**Dataset excerpts**.
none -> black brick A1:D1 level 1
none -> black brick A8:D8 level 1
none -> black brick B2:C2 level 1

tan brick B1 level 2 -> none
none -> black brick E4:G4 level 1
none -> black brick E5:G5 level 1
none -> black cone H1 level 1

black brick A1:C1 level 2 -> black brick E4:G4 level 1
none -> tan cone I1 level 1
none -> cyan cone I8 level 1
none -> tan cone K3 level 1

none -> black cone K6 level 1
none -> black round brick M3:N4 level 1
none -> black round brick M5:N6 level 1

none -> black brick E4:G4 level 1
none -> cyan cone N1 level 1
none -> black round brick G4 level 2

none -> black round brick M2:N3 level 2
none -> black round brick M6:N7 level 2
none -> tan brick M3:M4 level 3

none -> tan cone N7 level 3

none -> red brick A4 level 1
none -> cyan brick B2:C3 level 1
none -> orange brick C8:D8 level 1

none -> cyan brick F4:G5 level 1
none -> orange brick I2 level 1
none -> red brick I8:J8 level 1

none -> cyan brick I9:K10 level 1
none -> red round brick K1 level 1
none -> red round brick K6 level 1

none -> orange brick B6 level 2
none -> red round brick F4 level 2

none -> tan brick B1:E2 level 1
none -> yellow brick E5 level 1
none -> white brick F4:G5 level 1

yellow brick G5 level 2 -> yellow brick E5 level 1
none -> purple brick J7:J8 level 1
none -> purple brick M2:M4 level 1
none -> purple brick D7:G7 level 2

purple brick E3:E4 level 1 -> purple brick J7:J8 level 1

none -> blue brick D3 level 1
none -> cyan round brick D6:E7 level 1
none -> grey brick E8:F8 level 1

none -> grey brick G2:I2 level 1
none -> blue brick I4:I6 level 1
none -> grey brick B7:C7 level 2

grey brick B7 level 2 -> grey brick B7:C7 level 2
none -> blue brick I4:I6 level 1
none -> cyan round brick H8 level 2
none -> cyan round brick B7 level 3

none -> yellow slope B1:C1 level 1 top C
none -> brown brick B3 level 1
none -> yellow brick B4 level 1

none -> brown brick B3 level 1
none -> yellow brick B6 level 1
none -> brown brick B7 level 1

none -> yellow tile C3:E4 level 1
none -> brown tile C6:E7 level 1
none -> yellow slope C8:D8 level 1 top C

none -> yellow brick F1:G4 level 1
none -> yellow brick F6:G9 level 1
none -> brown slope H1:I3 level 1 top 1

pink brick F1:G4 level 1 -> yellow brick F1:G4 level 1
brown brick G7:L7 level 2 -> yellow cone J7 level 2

**Requirement**. Set down exactly the line with "none -> purple brick D7:G7 level 2" and each line after it up to the end of the records, adding nothing.

**Answer to this problem**.
none -> purple brick D7:G7 level 2

purple brick E3:E4 level 1 -> purple brick J7:J8 level 1

none -> blue brick D3 level 1
none -> cyan round brick D6:E7 level 1
none -> grey brick E8:F8 level 1

none -> grey brick G2:I2 level 1
none -> blue brick I4:I6 level 1
none -> grey brick B7:C7 level 2

grey brick B7 level 2 -> grey brick B7:C7 level 2
none -> blue brick I4:I6 level 1
none -> cyan round brick H8 level 2
none -> cyan round brick B7 level 3

none -> yellow slope B1:C1 level 1 top C
none -> brown brick B3 level 1
none -> yellow brick B4 level 1

none -> brown brick B3 level 1
none -> yellow brick B6 level 1
none -> brown brick B7 level 1

none -> yellow tile C3:E4 level 1
none -> brown tile C6:E7 level 1
none -> yellow slope C8:D8 level 1 top C

none -> yellow brick F1:G4 level 1
none -> yellow brick F6:G9 level 1
none -> brown slope H1:I3 level 1 top 1

pink brick F1:G4 level 1 -> yellow brick F1:G4 level 1
brown brick G7:L7 level 2 -> yellow cone J7 level 2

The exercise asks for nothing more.